§ **REQUIREMENT**
Among the records, how many lines contain "hammer"? Only the number is needed.

═════ RECORD SET

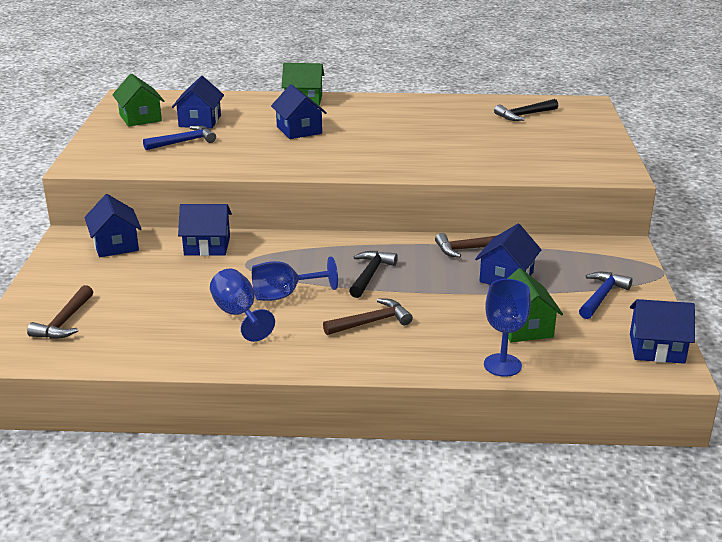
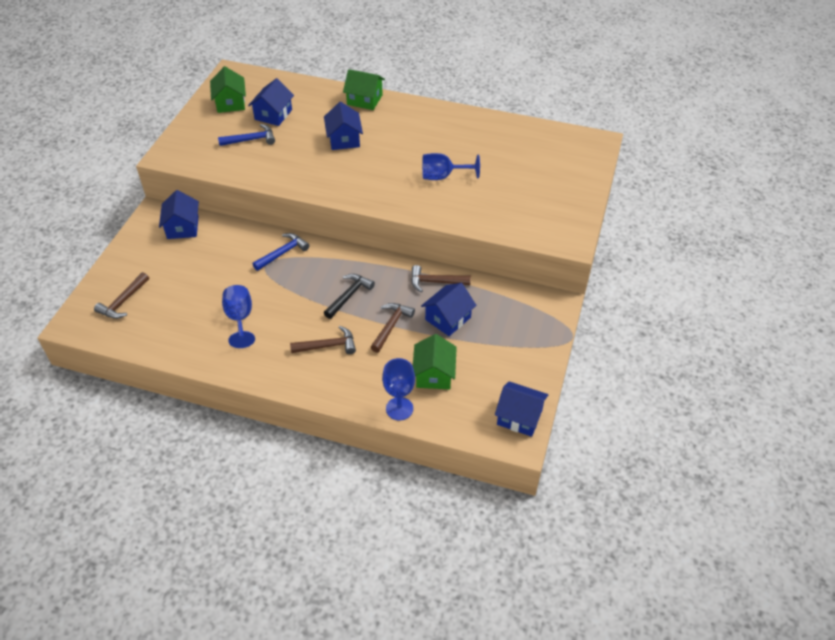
camera: 15 degrees right, 20 degrees up
(207, 246) = (246, 241): blue house -> none
(285, 295) = (279, 305): blue goblet -> blue goblet (443, 176)
(441, 293) = (391, 326): none -> brown hammer
(524, 115) = (534, 150): black hammer -> none
(602, 296) = (509, 354): blue hammer -> blue hammer (283, 253)

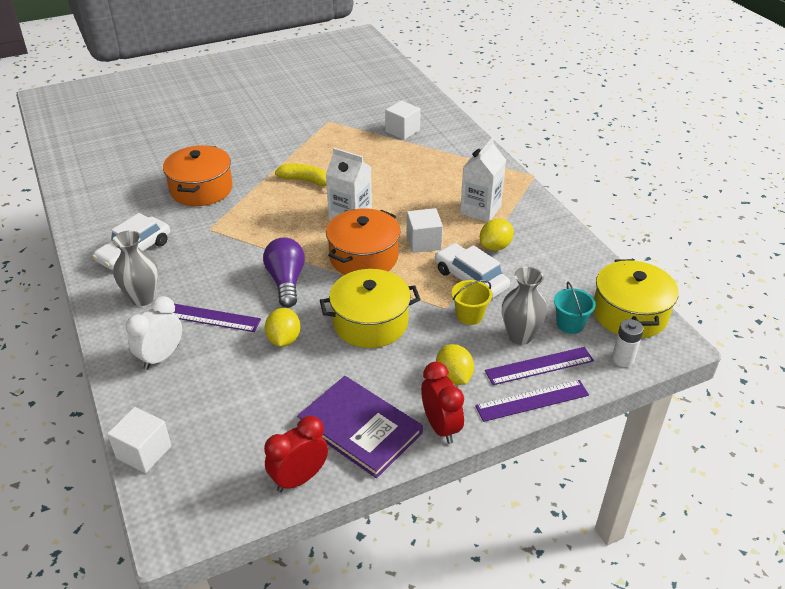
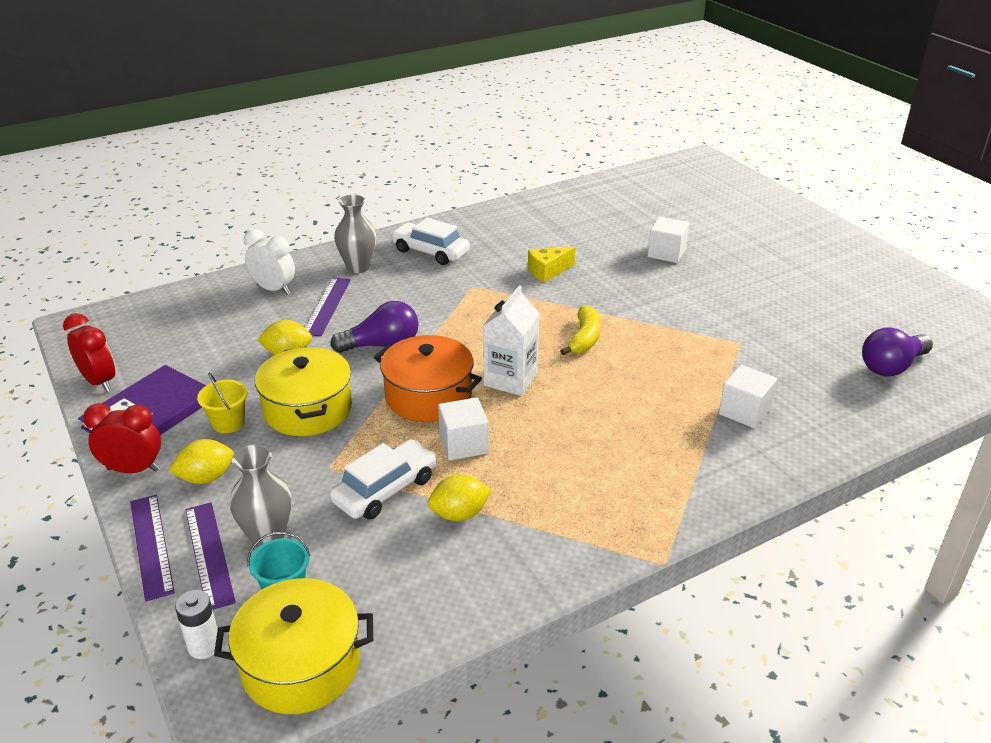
camera: 85 degrees right, 5 degrees down
(144, 452) = (159, 299): white cube -> white cube (666, 253)
(201, 189) = (547, 271): orange pot -> yellow cheese
(366, 78) = (891, 366): none -> purple light bulb
(441, 427) = (133, 469): red clock -> red clock turned 150 degrees counterclockwise
(469, 315) = (312, 489): yellow bucket -> yellow bucket (228, 423)
(480, 210) = (549, 498): white carton -> none
(495, 247) = (459, 514): yellow lemon -> yellow lemon turned 60 degrees counterclockwise

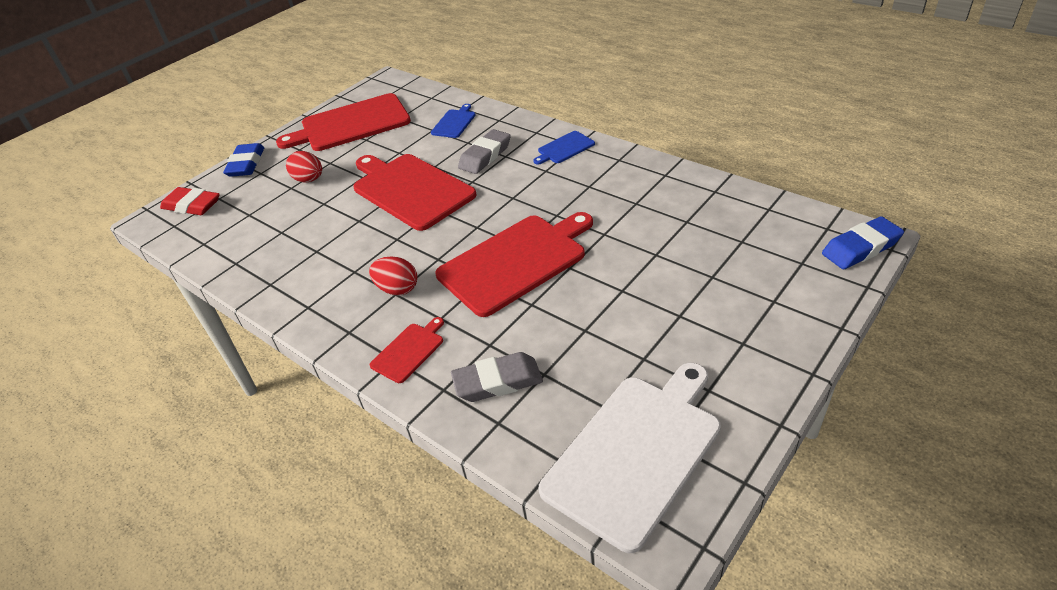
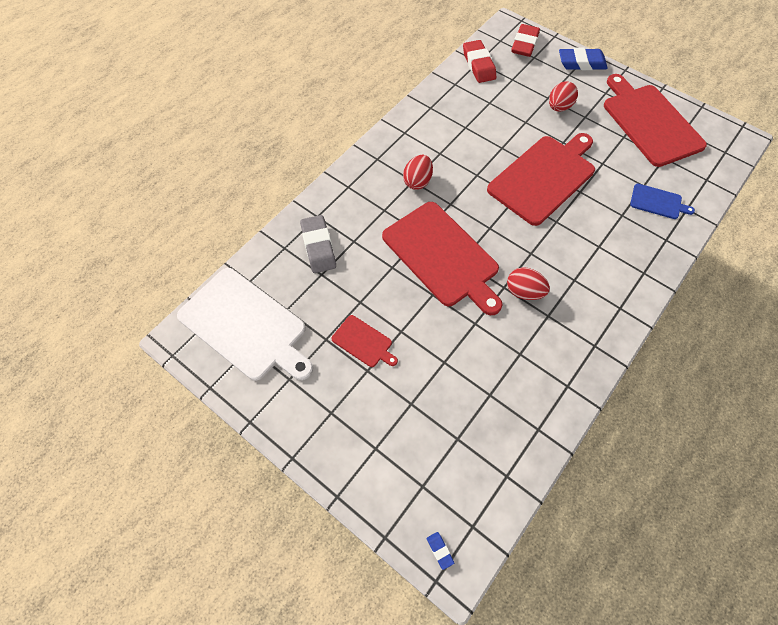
camera: 85 degrees right, 20 degrees up
(210, 243) = (478, 65): none -> red eraser
(409, 351) = (354, 194): red cutting board -> red cutting board (363, 342)
(485, 156) = (598, 230): grey eraser -> none
(562, 201) = (524, 292): none -> red egg
(564, 148) = (614, 297): blue cutting board -> none
(861, 248) = (439, 550): blue eraser -> blue eraser, size x0.44

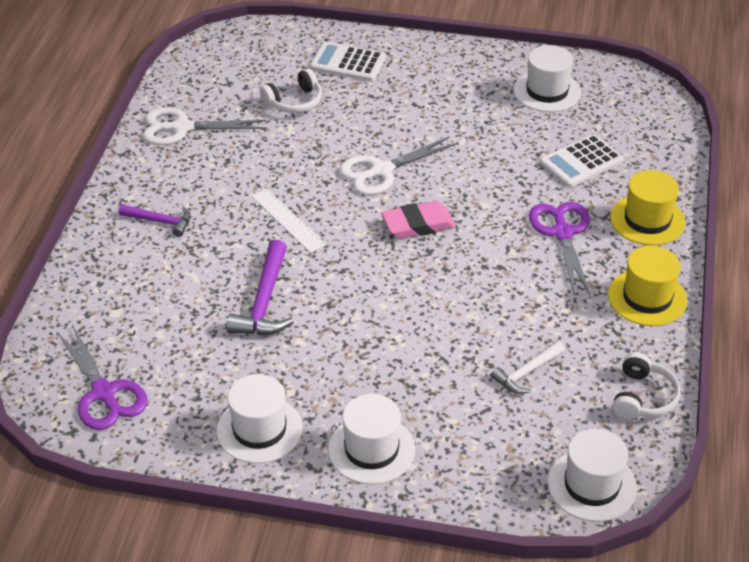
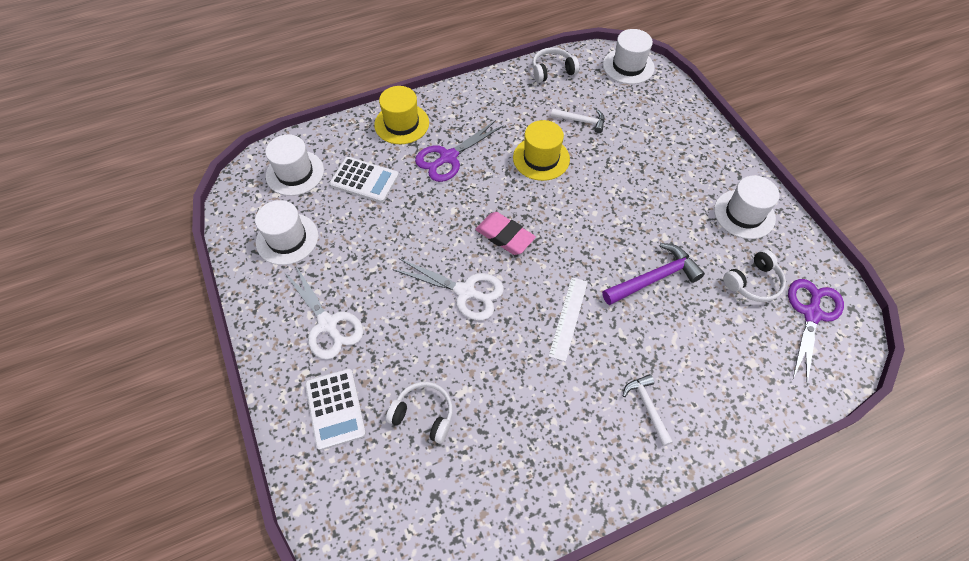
camera: 125 degrees left, 15 degrees up
(160, 221) = (647, 407): purple hammer -> white hammer
(181, 373) = (753, 282): none -> white headphones
(182, 128) = (528, 486): white scissors -> white scissors (327, 324)
(371, 449) = (700, 157): white hat -> white hat (295, 173)
(647, 298) = (474, 97): yellow hat -> yellow hat (541, 158)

══════════

§ **ANSWER FOR THIS EXERCISE**
4